BEGIN Available data
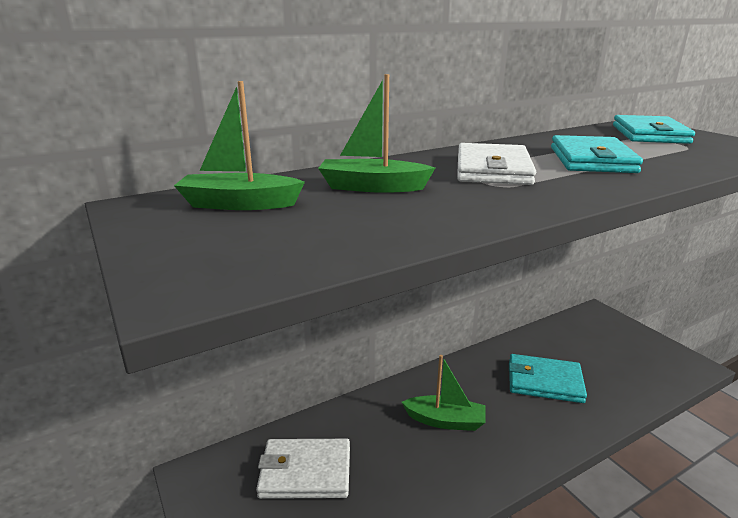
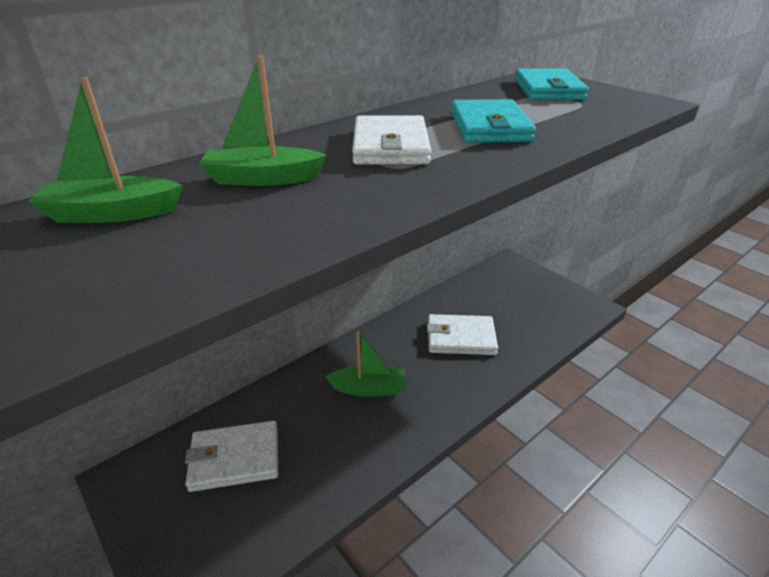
camera: 10 degrees left, 10 degrees up
(544, 381) = (460, 338): turquoise wallet -> white wallet

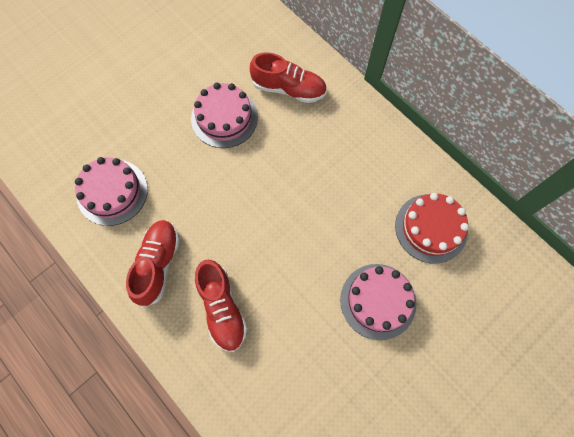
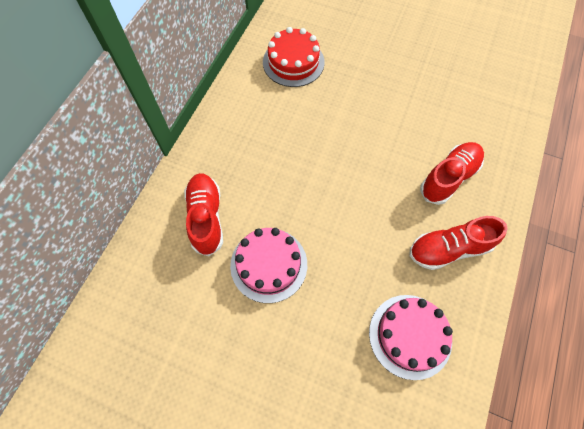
camera: 115 degrees left, 5 degrees down
(378, 301) = (372, 76): pink cake -> none

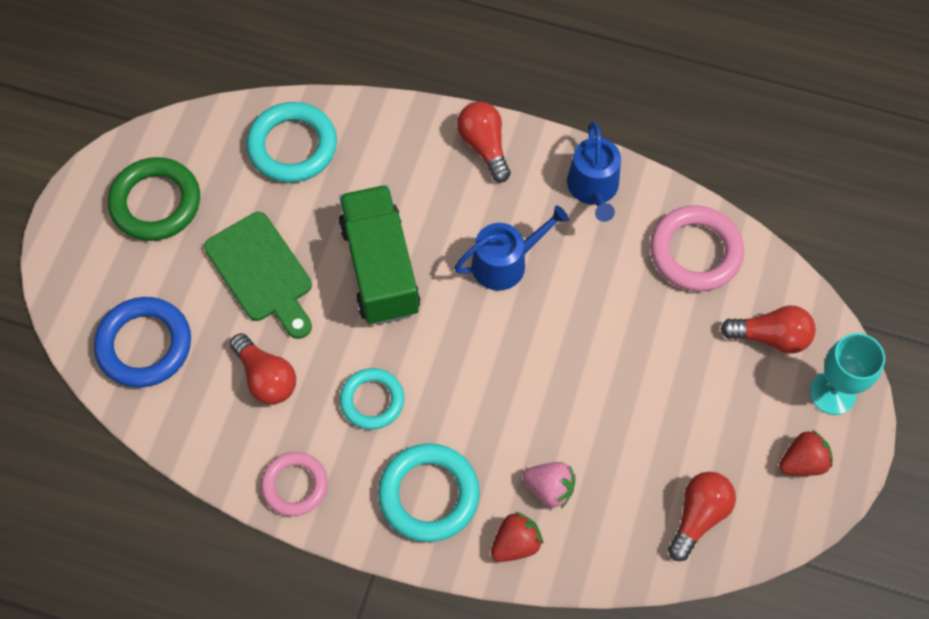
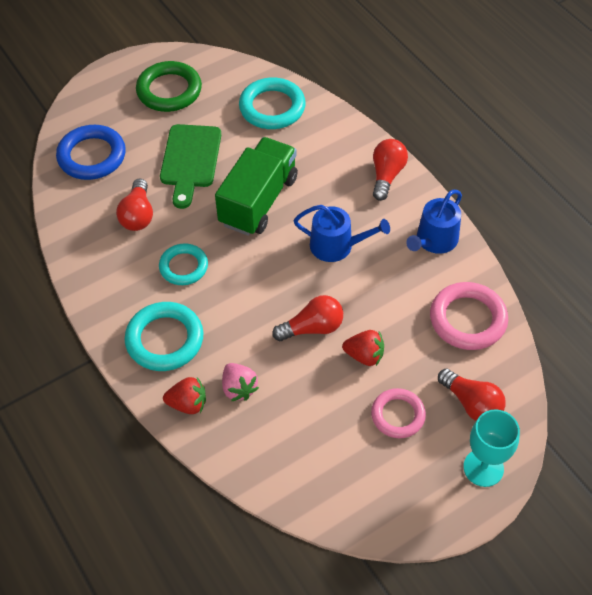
camera: 40 degrees right, 10 degrees down
(295, 485) = (97, 281): pink ring -> pink ring (398, 415)
(698, 516) = (317, 474): red light bulb -> red light bulb (312, 328)
(802, 462) = (420, 494): red strawberry -> red strawberry (364, 355)

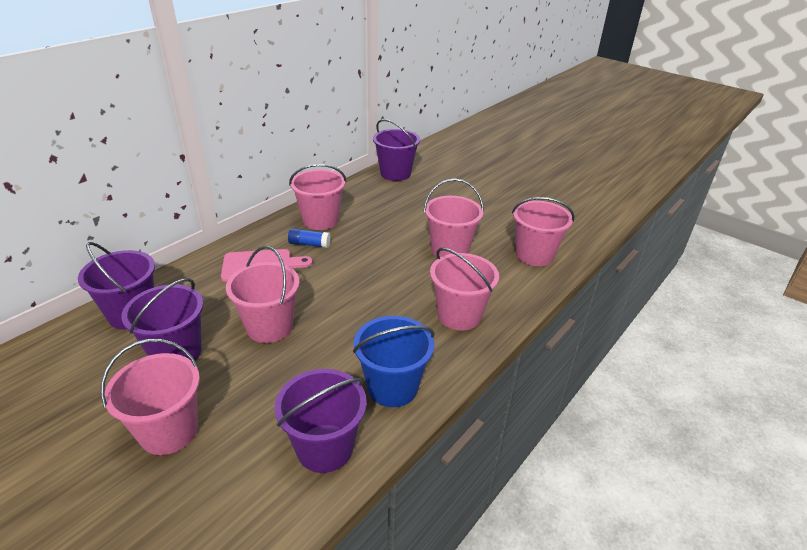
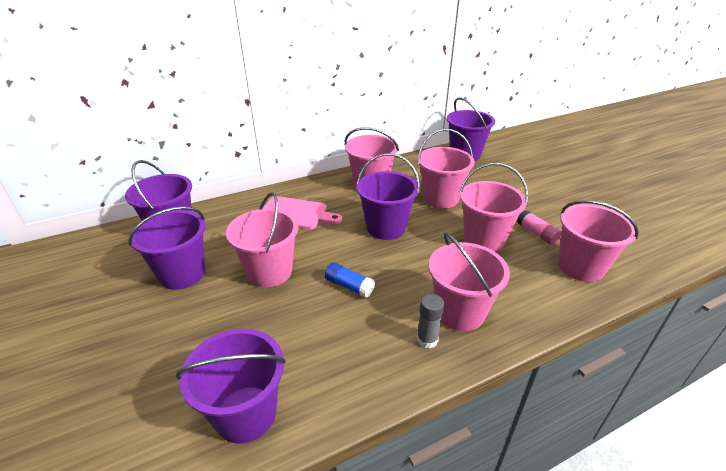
camera: 25 degrees right, 0 degrees up
(169, 431) = (130, 344): pink bucket -> pink bucket (440, 198)
(309, 244) = (348, 203): blue glue stick -> blue glue stick (349, 286)
(358, 259) = (386, 228): none -> purple bucket
(392, 387) = (348, 370): blue bucket -> none
(444, 344) = (427, 339): none -> grey glue stick
(490, 235) = (537, 234): none -> pink glue stick

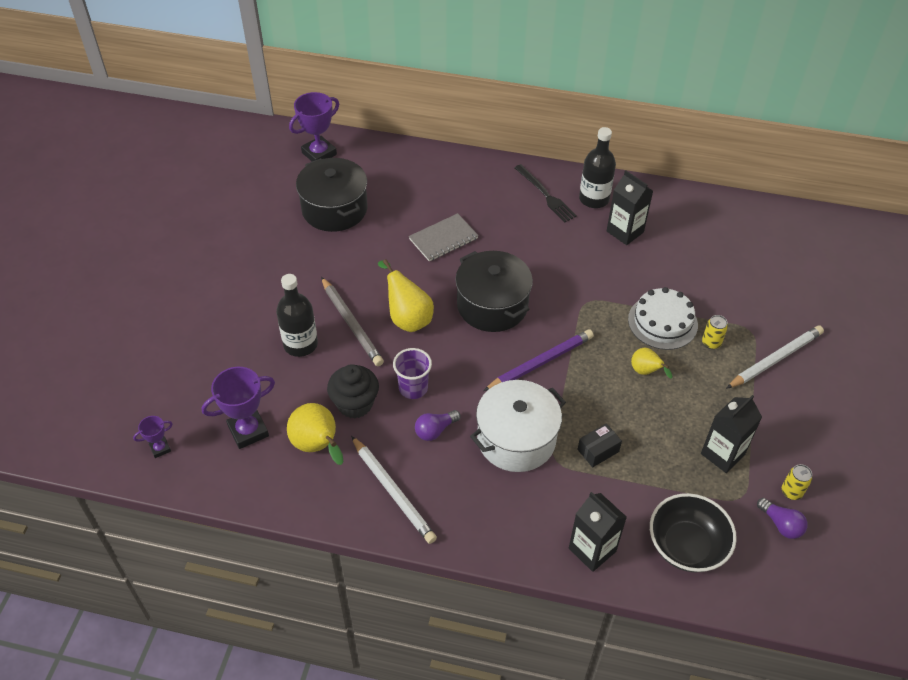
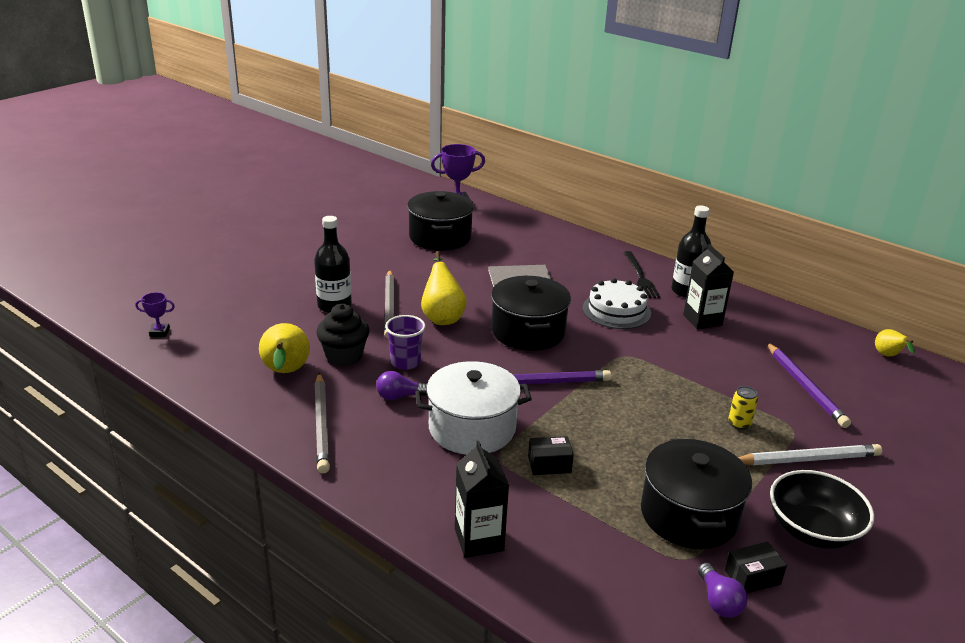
camera: 25 degrees right, 20 degrees down
(248, 431) = (238, 344): purple trophy -> none
(393, 492) = (322, 425): white pencil -> grey pencil
(646, 372) = (648, 423): yellow pear -> yellow pear (888, 356)
(662, 322) = (695, 392): white cake -> white cake (616, 310)
(686, 546) = (588, 577): black bowl -> black bowl (812, 530)
(722, 454) = (689, 515): black carton -> black pot
(739, 280) = (805, 387): none -> purple pencil
(791, 492) = (752, 577): yellow can -> black box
END Available data
Copy all lines from the entries that contain the word "glue".

(309, 244) = (348, 203): blue glue stick -> blue glue stick (349, 286)
(444, 344) = (427, 339): none -> grey glue stick
(490, 235) = (537, 234): none -> pink glue stick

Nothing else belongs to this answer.